(Before-and-after object lists)
□ □ □ □

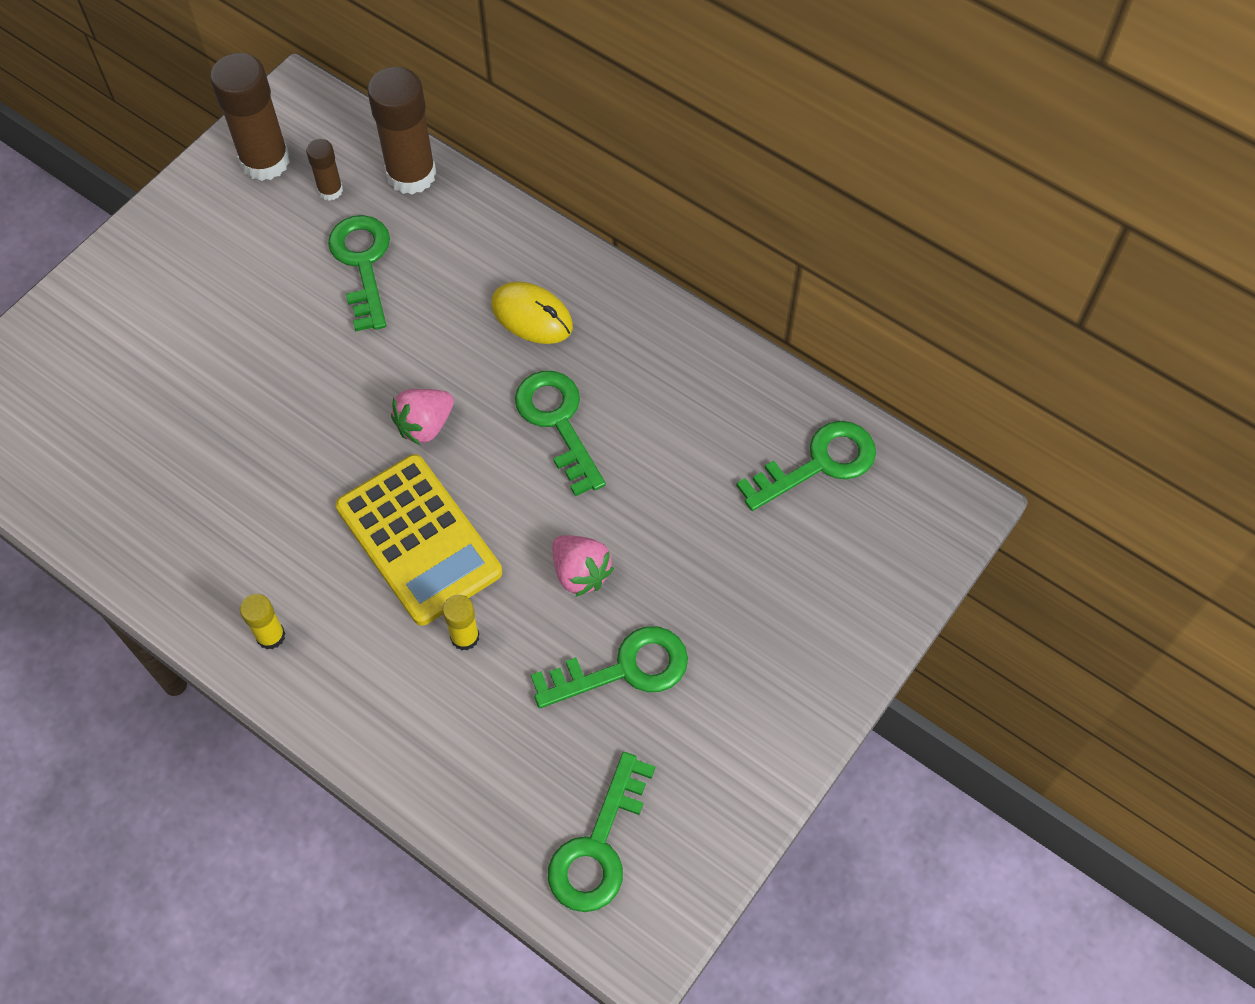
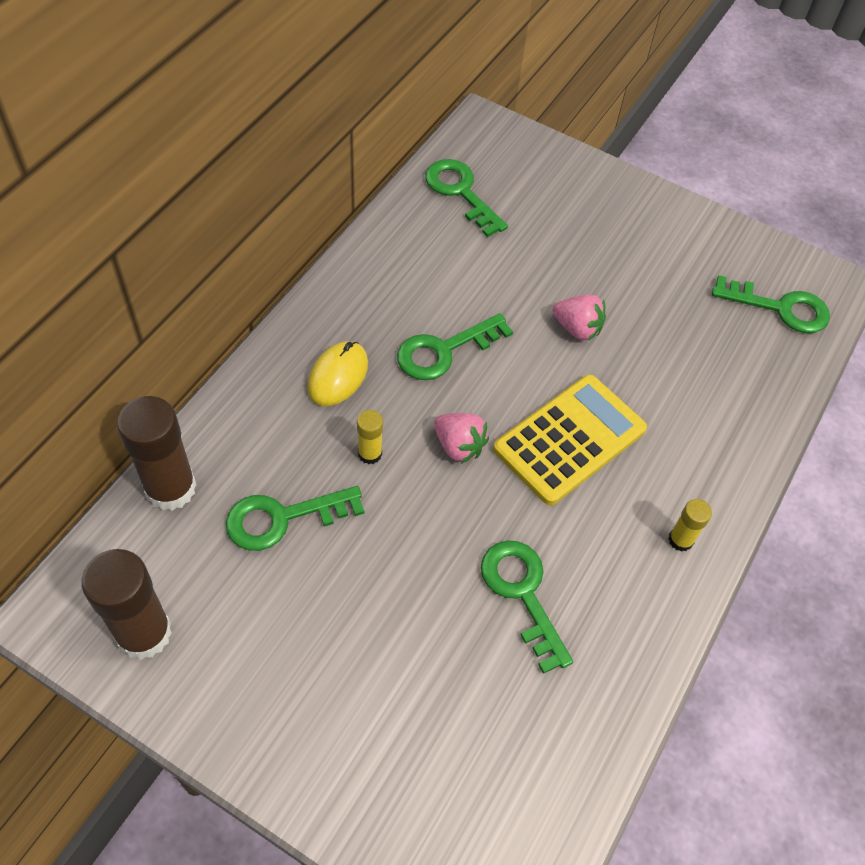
camera: 100 degrees left, 5 degrees down
(330, 190) = (188, 561): brown glue stick -> none
(465, 637) = (647, 399): yellow glue stick -> yellow glue stick (370, 453)
(580, 573) = (577, 328): pink strawberry -> pink strawberry turned 75 degrees clockwise
(624, 669) = (648, 299): green key -> green key (522, 594)

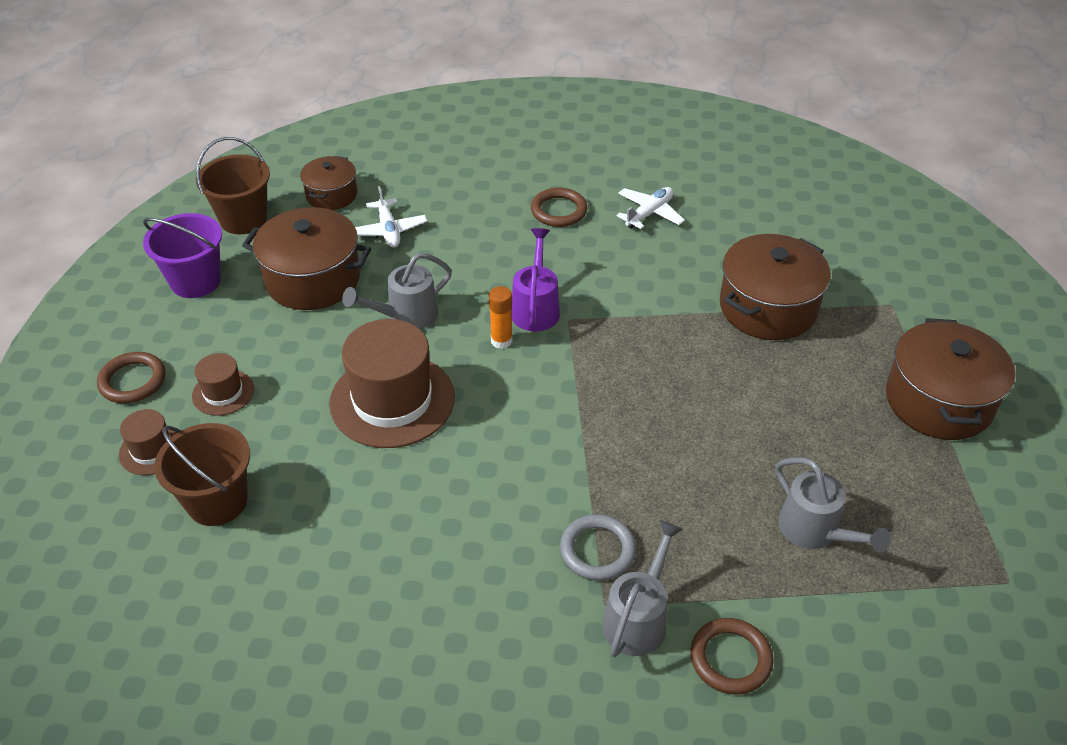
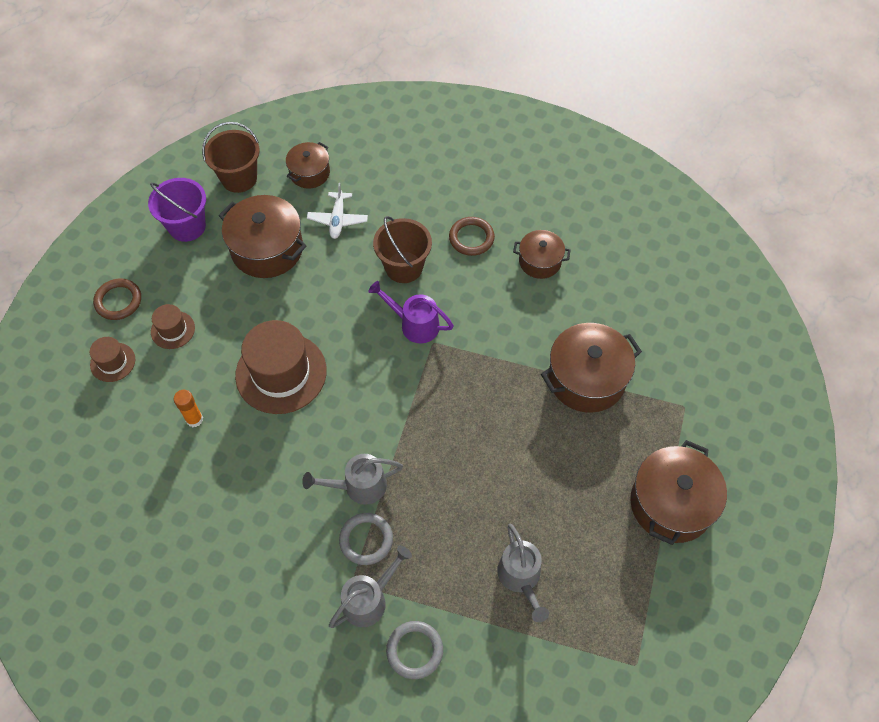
camera: 20 degrees right, 15 degrees up
(217, 501) = (140, 417): brown bucket -> brown bucket (404, 267)
(405, 316) = (318, 303): grey watering can -> grey watering can (358, 486)
(501, 341) = (376, 346): orange glue stick -> orange glue stick (194, 419)
(535, 307) = (414, 324): purple watering can -> purple watering can turned 90 degrees counterclockwise
(649, 213) = (540, 261): white plane -> brown pot
(730, 659) = (414, 650): brown ring -> grey ring

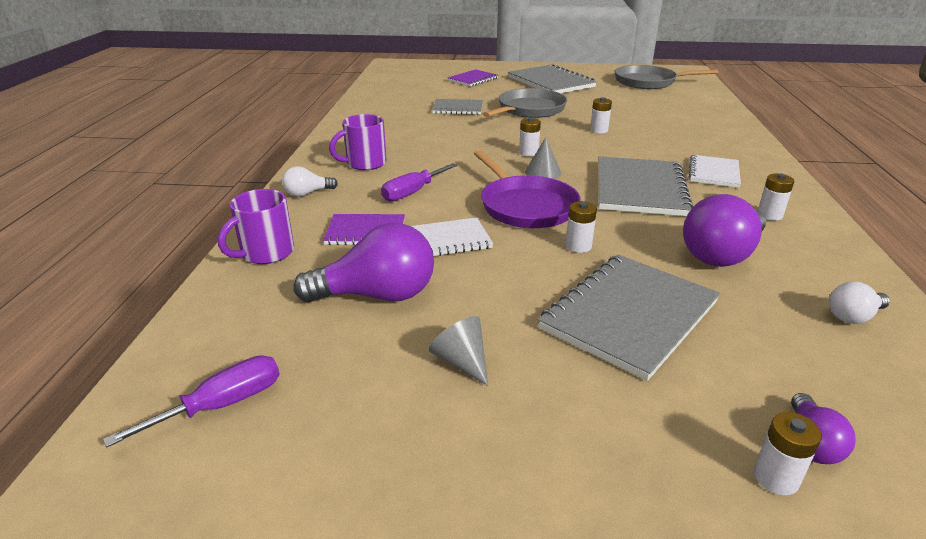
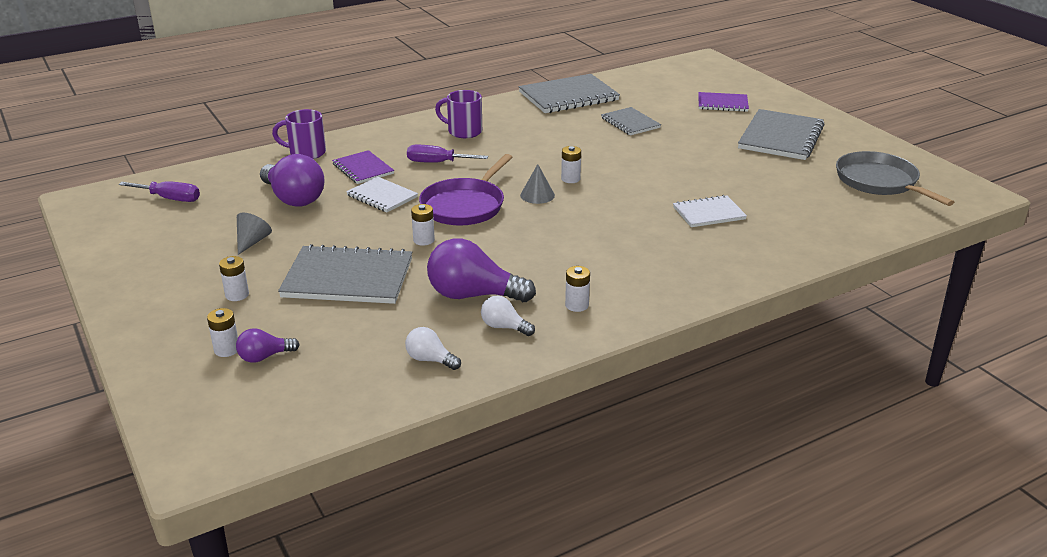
camera: 55 degrees right, 0 degrees up
(307, 193) = (393, 133): white light bulb -> white light bulb (504, 327)
(529, 110) = (678, 150): grey pan -> none
(599, 130) = (673, 193): white battery -> white battery (237, 295)
(639, 189) = (557, 240): grey notebook -> grey notebook (568, 96)
(714, 173) = (642, 265): white notebook -> white notebook (709, 213)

□ □ □ □

▶ **Directions for this task**: When copying the entries above, keep each word as it is and exclude any image.

▶ **Solution for this exercise**:
camera: 100 degrees left, 5 degrees down
(330, 190) = (188, 561): brown glue stick -> none
(465, 637) = (647, 399): yellow glue stick -> yellow glue stick (370, 453)
(580, 573) = (577, 328): pink strawberry -> pink strawberry turned 75 degrees clockwise
(624, 669) = (648, 299): green key -> green key (522, 594)

camera: 20 degrees right, 15 degrees up
(217, 501) = (140, 417): brown bucket -> brown bucket (404, 267)
(405, 316) = (318, 303): grey watering can -> grey watering can (358, 486)
(501, 341) = (376, 346): orange glue stick -> orange glue stick (194, 419)
(535, 307) = (414, 324): purple watering can -> purple watering can turned 90 degrees counterclockwise
(649, 213) = (540, 261): white plane -> brown pot
(730, 659) = (414, 650): brown ring -> grey ring

camera: 55 degrees right, 0 degrees up
(307, 193) = (393, 133): white light bulb -> white light bulb (504, 327)
(529, 110) = (678, 150): grey pan -> none
(599, 130) = (673, 193): white battery -> white battery (237, 295)
(639, 189) = (557, 240): grey notebook -> grey notebook (568, 96)
(714, 173) = (642, 265): white notebook -> white notebook (709, 213)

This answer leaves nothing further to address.